◆ Extracted material ◆
- - -
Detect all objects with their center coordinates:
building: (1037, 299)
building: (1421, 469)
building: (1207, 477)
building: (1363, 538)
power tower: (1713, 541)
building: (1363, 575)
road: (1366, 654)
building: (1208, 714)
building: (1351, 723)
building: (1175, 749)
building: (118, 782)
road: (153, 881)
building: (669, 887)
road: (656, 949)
- - -
◆ Work request ◆
Nothing but the lines with "building" should be returned, copied from the entries above.

◆ Exercise answer ◆
building: (1037, 299)
building: (1421, 469)
building: (1207, 477)
building: (1363, 538)
building: (1363, 575)
building: (1208, 714)
building: (1351, 723)
building: (1175, 749)
building: (118, 782)
building: (669, 887)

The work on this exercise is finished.